_Your assignment_
Images aside, return all the entries exactly.

_Extracted information_
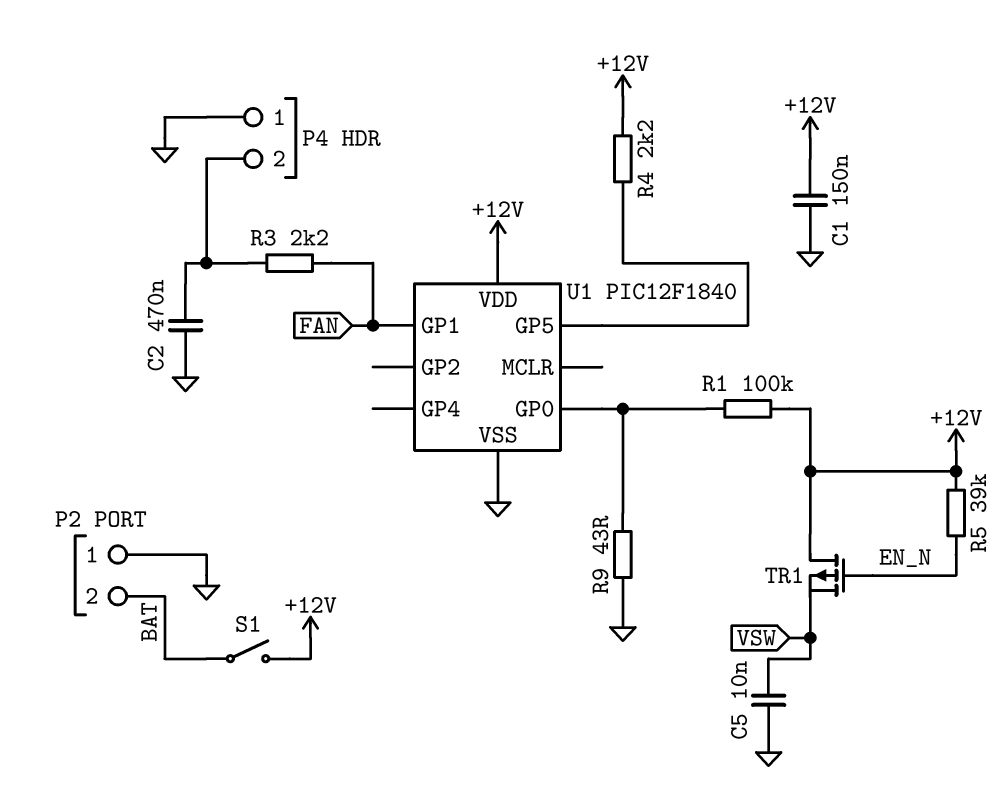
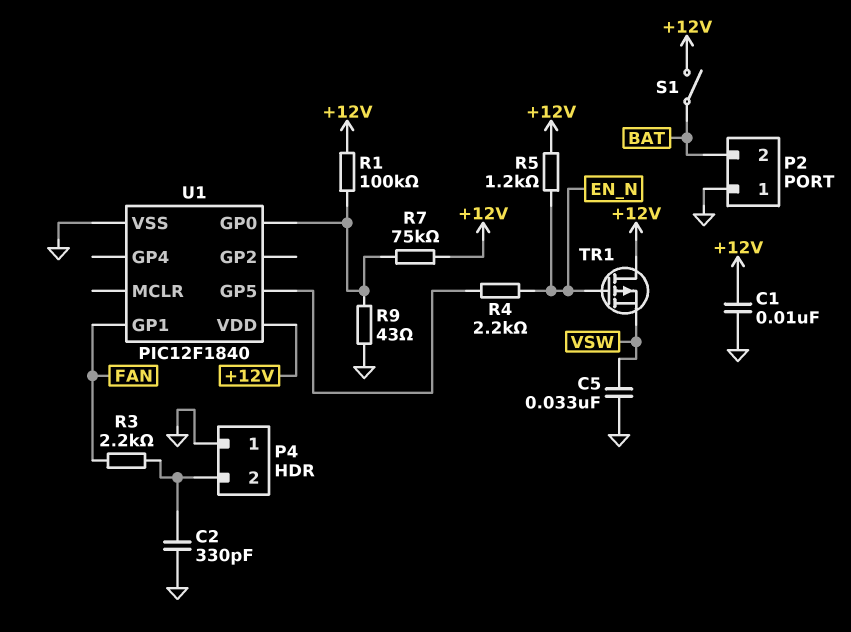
C1: 150nF (+12V, GND) -> 10nF (+12V, GND)
C2: 470nF (GND, P4/2) -> 330pF (GND, P4/2)
C5: 10nF (GND, VSW) -> 33nF (GND, VSW)
R4: 2.2k (+12V, U1/GP5) -> 2.2k (EN_N, U1/GP5)
R5: 39k (+12V, EN_N) -> 1.2k (+12V, EN_N)
R7: none -> 75k (+12V, U1/GP0)

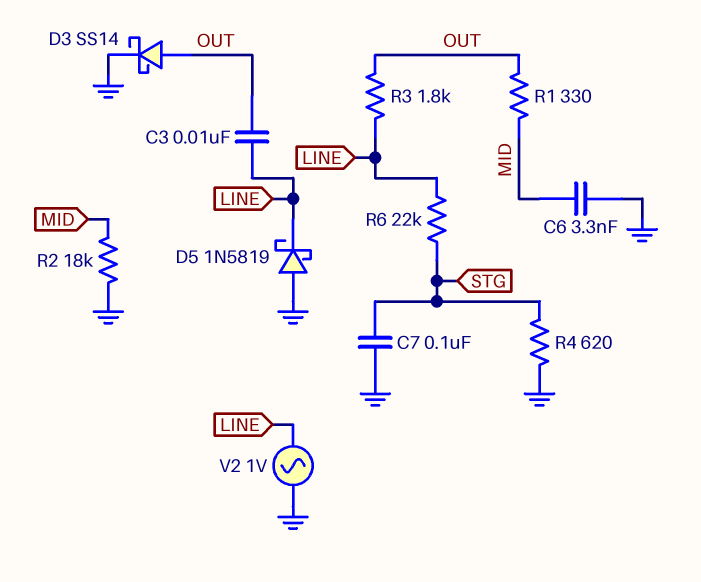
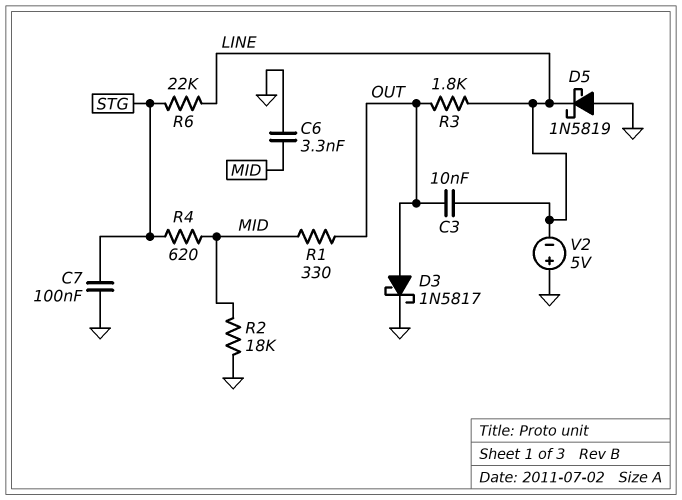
D3: schottky SS14 (A OUT, K GND) -> schottky 1N5817 (A OUT, K GND)
R4: 620 (GND, STG) -> 620 (MID, STG)
V2: AC 1V (GND, LINE) -> 5V (plus GND, minus LINE)

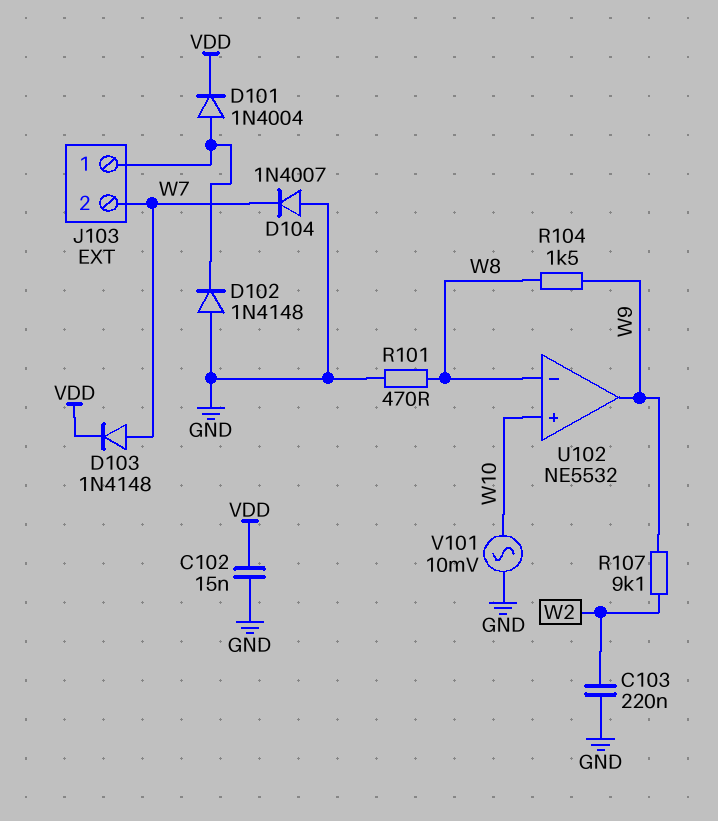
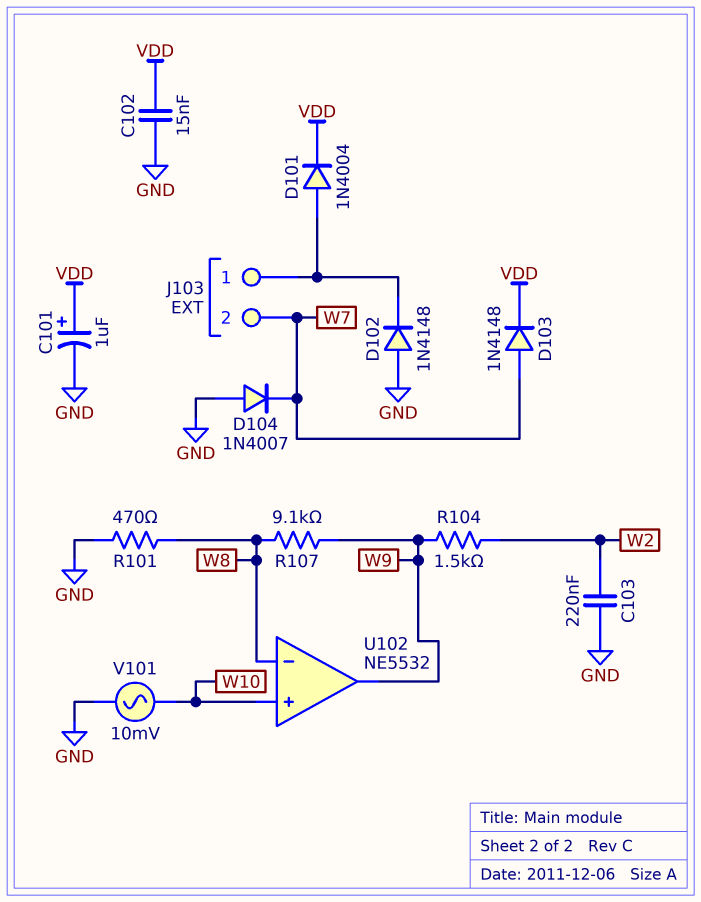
C101: none -> 1uF (plus VDD, minus GND)
R104: 1.5k (W8, W9) -> 1.5k (W2, W9)
R107: 9.1k (W2, W9) -> 9.1k (W8, W9)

_Output for this task_
C1: 150nF (+12V, GND) -> 10nF (+12V, GND)
C2: 470nF (GND, P4/2) -> 330pF (GND, P4/2)
C5: 10nF (GND, VSW) -> 33nF (GND, VSW)
R4: 2.2k (+12V, U1/GP5) -> 2.2k (EN_N, U1/GP5)
R5: 39k (+12V, EN_N) -> 1.2k (+12V, EN_N)
R7: none -> 75k (+12V, U1/GP0)

D3: schottky SS14 (A OUT, K GND) -> schottky 1N5817 (A OUT, K GND)
R4: 620 (GND, STG) -> 620 (MID, STG)
V2: AC 1V (GND, LINE) -> 5V (plus GND, minus LINE)

C101: none -> 1uF (plus VDD, minus GND)
R104: 1.5k (W8, W9) -> 1.5k (W2, W9)
R107: 9.1k (W2, W9) -> 9.1k (W8, W9)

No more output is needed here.